Exercise aim.
Return nothing but the lines from the line containing "(622, 431) = (556, 442): orange" through the last line of the records, reproduced exactly.

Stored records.

============================================================

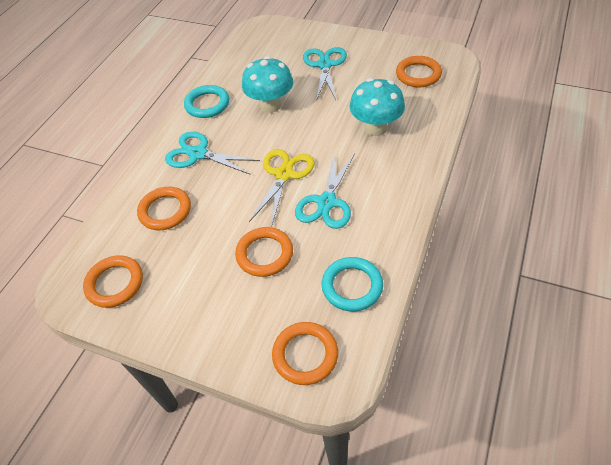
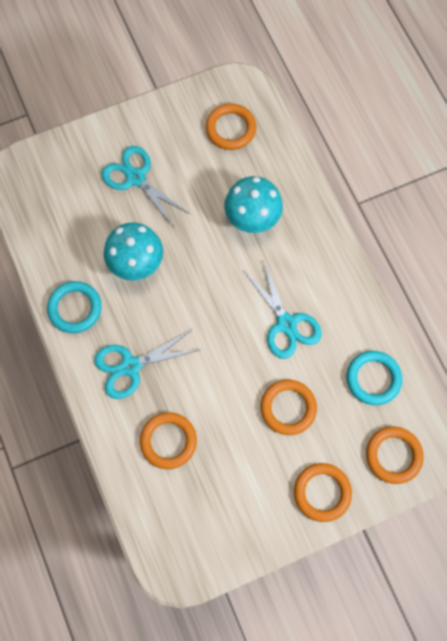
camera: 50 degrees left, 20 degrees up
(115, 283) = (205, 531): orange ring -> orange ring (322, 492)
(284, 174) = (226, 326): yellow scissors -> none

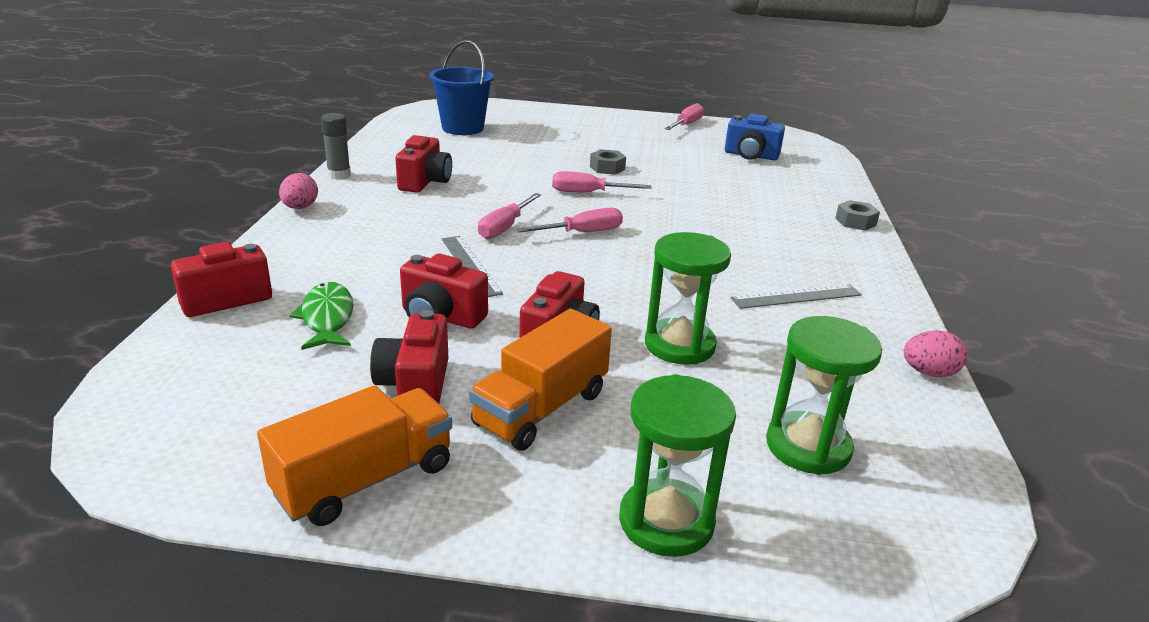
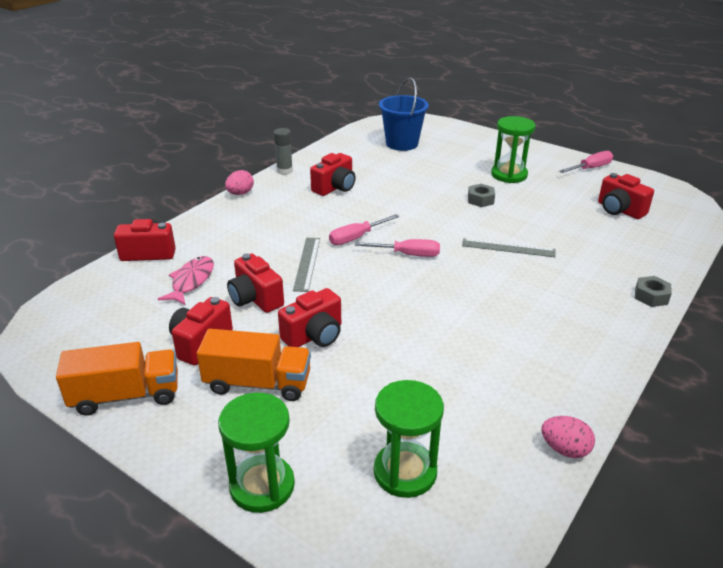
camera: 30 degrees right, 5 degrees up
(327, 318) = (191, 281): green fish -> pink fish
(541, 409) = (258, 383): orange truck -> orange truck turned 150 degrees counterclockwise
(588, 193) = (444, 220): pink screwdriver -> none
(679, 345) = (391, 365): green hourglass -> green hourglass (509, 175)
(750, 156) = (619, 210): blue camera -> red camera
(796, 296) = (522, 352): grey ruler -> grey ruler (508, 248)

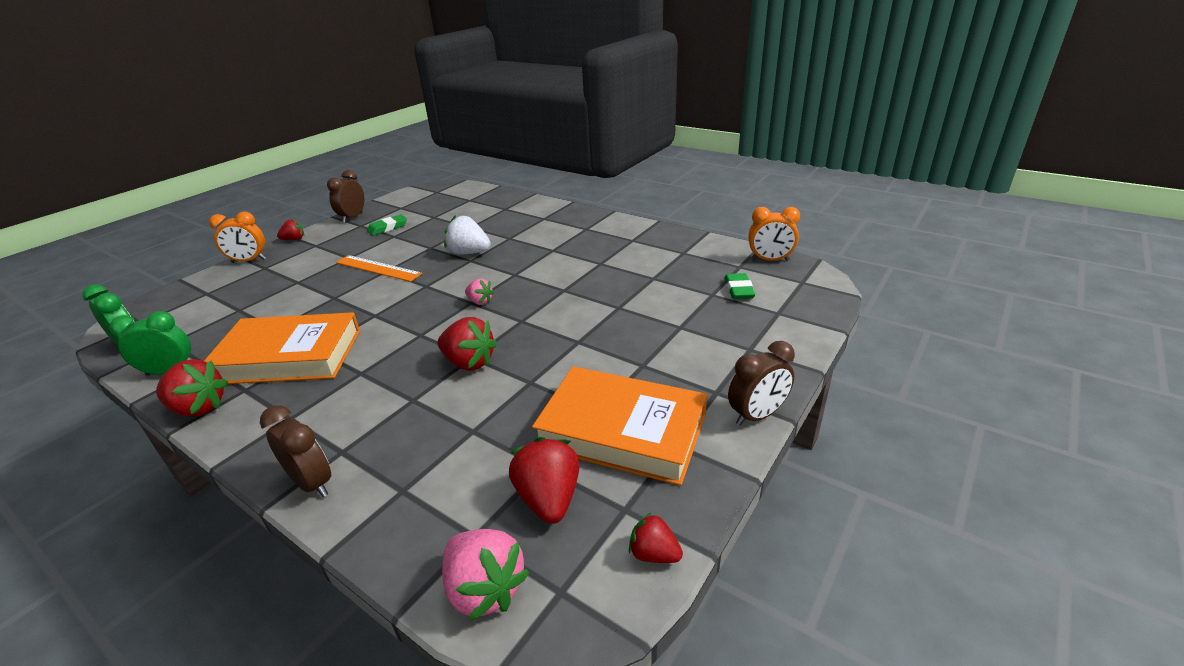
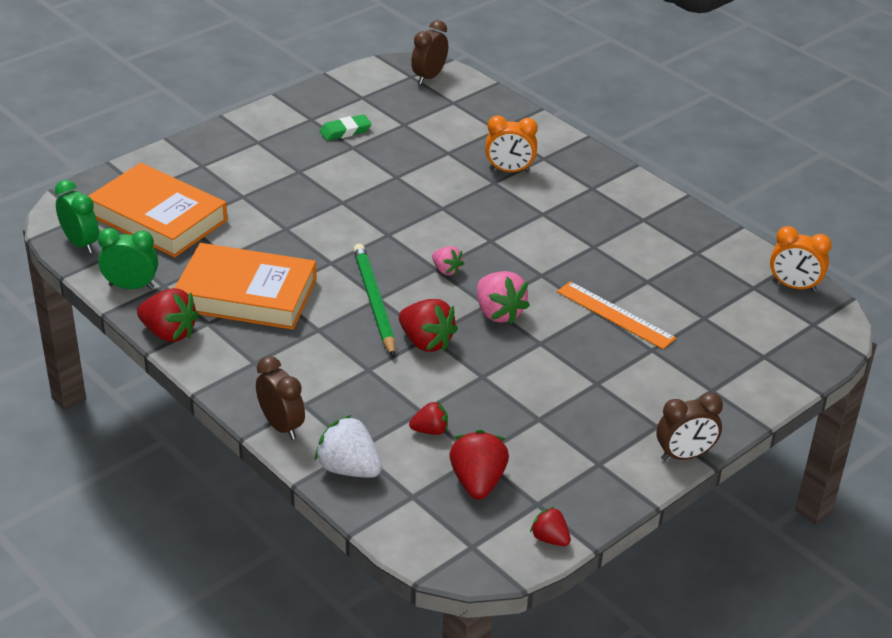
camera: 10 degrees right, 5 degrees up
(249, 261) = (182, 150): orange clock -> orange clock (509, 170)
(294, 239) = (231, 126): red strawberry -> red strawberry (430, 430)
(353, 217) = (301, 102): brown clock -> brown clock (429, 77)
(378, 268) = (334, 196): orange ruler -> orange ruler (615, 315)
(415, 338) = (374, 302): none -> green pencil
(469, 253) = (442, 196): white strawberry -> white strawberry (349, 469)
(485, 589) = (417, 532): pink strawberry -> pink strawberry (498, 313)
(622, 431) = (556, 442): orange book -> orange book (158, 218)
(739, 289) = (737, 318): green eraser -> none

============================================================

Answer space.
(622, 431) = (556, 442): orange book -> orange book (158, 218)
(739, 289) = (737, 318): green eraser -> none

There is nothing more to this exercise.